╭─ RECORDS FOR THIS TASK
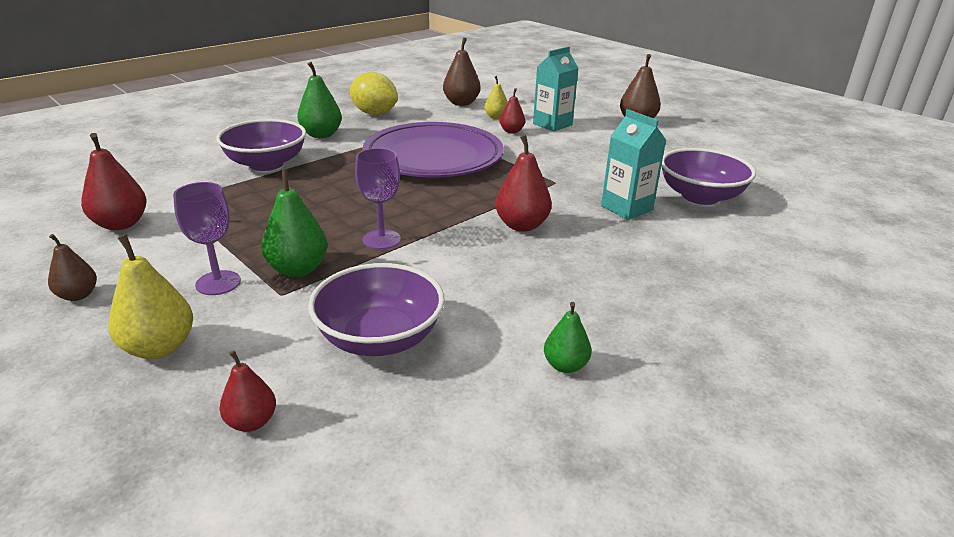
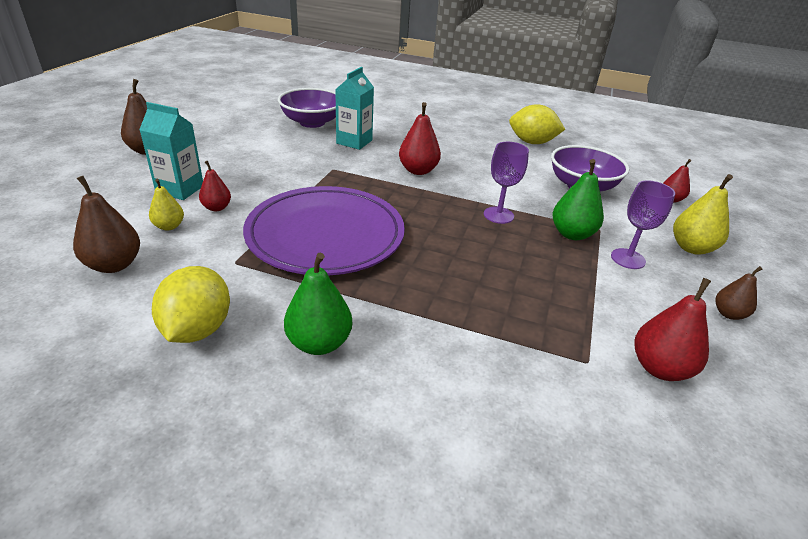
camera: 120 degrees left, 5 degrees up
purple bowl [216,119,306,171] -> none
green pear [544,302,592,373] -> yellow lemon [509,104,566,144]

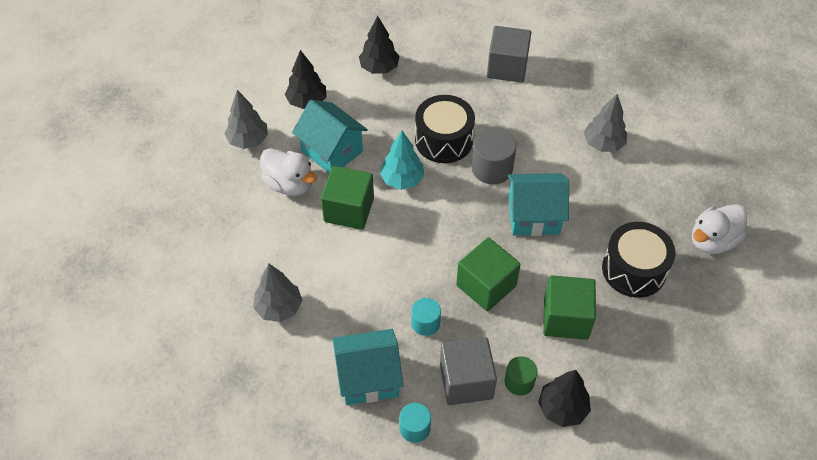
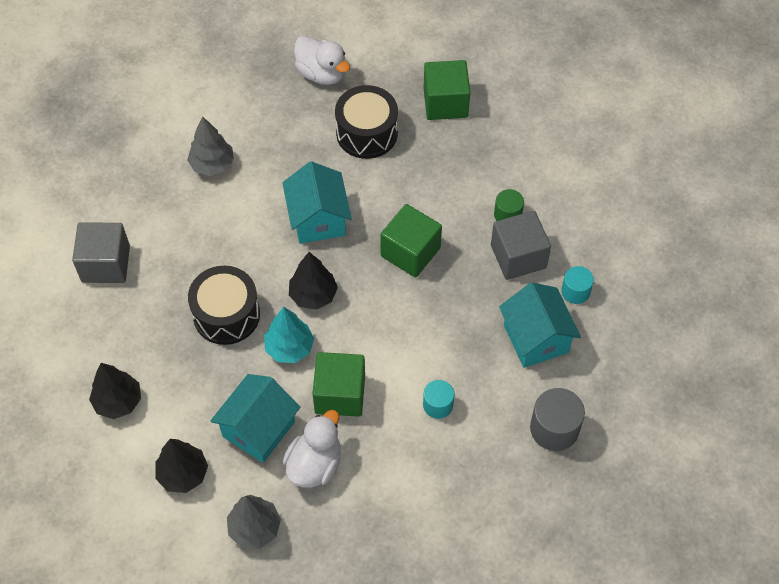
camera: 100 degrees left, 5 degrees up
grey tree [253,264,302,322] -> none
turquoise cylinder [411,298,441,336] -> turquoise cylinder moved to [423,380,454,419]
grey cylinder [471,128,516,184] -> grey cylinder moved to [530,388,585,451]
black tree [538,370,591,427] -> black tree moved to [289,252,338,310]
green cube [543,275,596,340] -> green cube moved to [424,60,470,120]

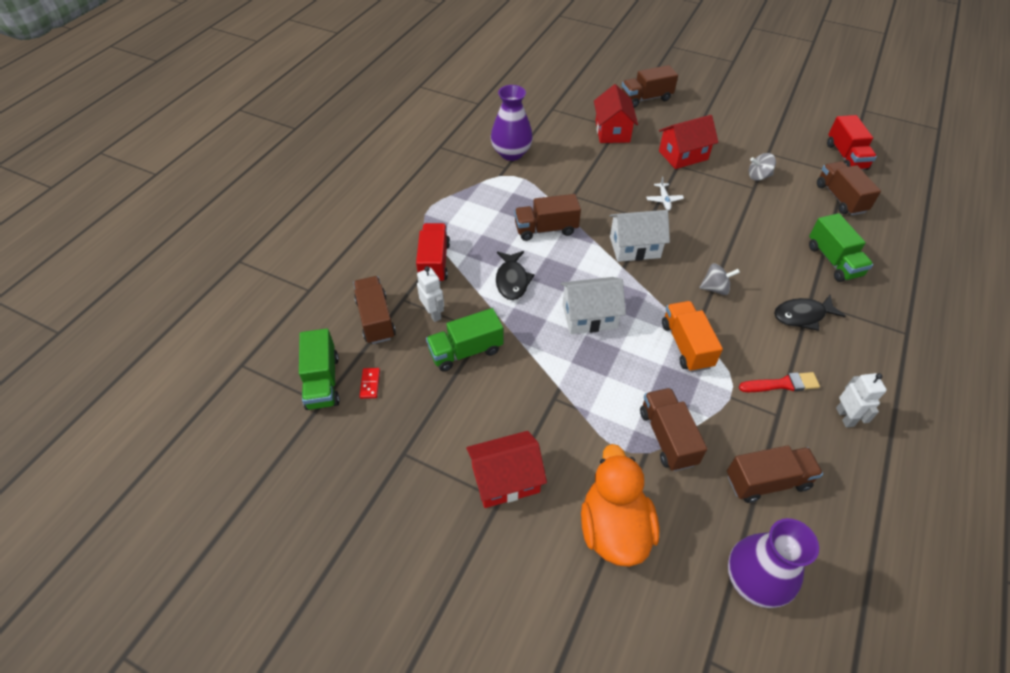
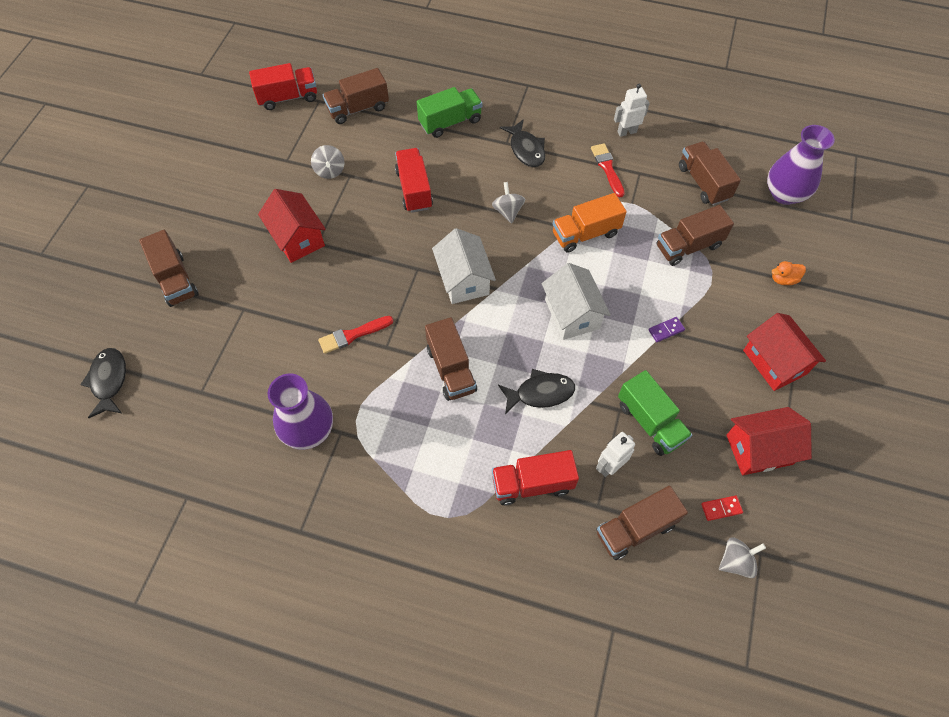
camera: 100 degrees left, 10 degrees up
green truck [299,329,340,410] -> grey spinning top [719,537,766,578]
orange duck [581,444,660,567] -> orange duck [772,261,806,285], size x0.41
red house [594,84,638,143] -> red house moved to [726,407,812,475]
white plane [646,177,684,211] -> none
none -> black fish [80,348,126,418]
none -> red brush [318,316,393,354]
none -> red truck [395,148,433,213]
none -> purple domino [649,317,685,342]

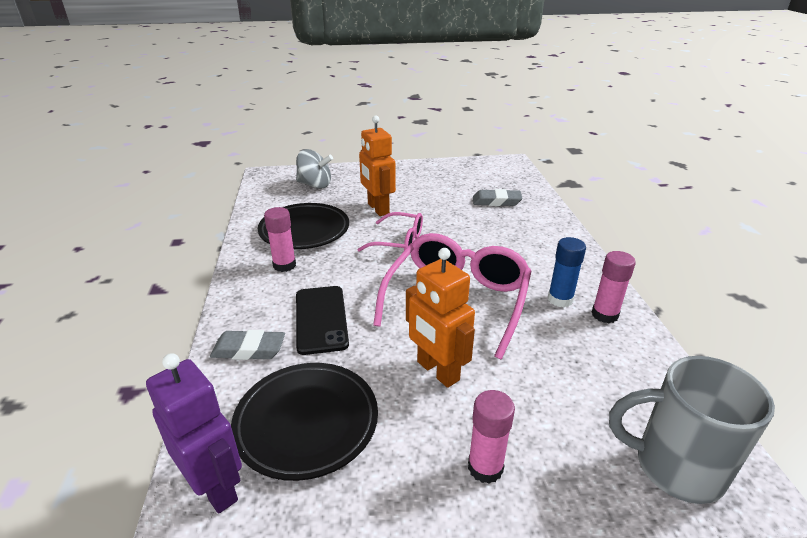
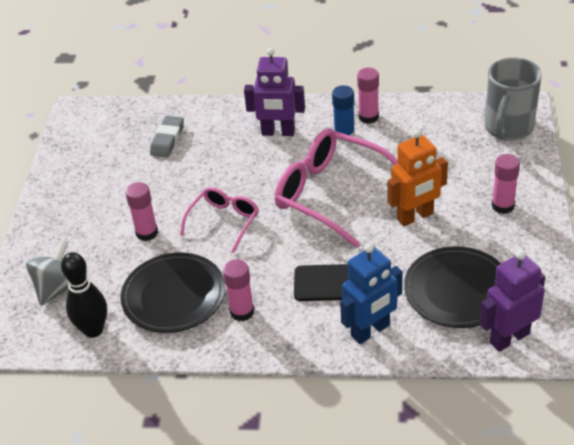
camera: 75 degrees left, 10 degrees up
grey eraser [210,330,285,360] -> blue robot [340,244,403,344]
orange robot [359,116,396,216] -> pink glue stick [125,182,158,241]
none -> black bowling pin [61,252,107,338]
none -> purple robot [244,48,305,136]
╰─
» **YOUR ASSIGNMENT**: Give again the stretch of the entries above that begins at the line with "camera: 100 degrees left, 10 degrees up" and ends at the line with "grey eraser [210,330,285,360]", word for word, with no pictures.

» **ANSWER TO THE EXERCISE**:
camera: 100 degrees left, 10 degrees up
green truck [299,329,340,410] -> grey spinning top [719,537,766,578]
orange duck [581,444,660,567] -> orange duck [772,261,806,285], size x0.41
red house [594,84,638,143] -> red house moved to [726,407,812,475]
white plane [646,177,684,211] -> none
none -> black fish [80,348,126,418]
none -> red brush [318,316,393,354]
none -> red truck [395,148,433,213]
none -> purple domino [649,317,685,342]

camera: 75 degrees left, 10 degrees up
grey eraser [210,330,285,360] -> blue robot [340,244,403,344]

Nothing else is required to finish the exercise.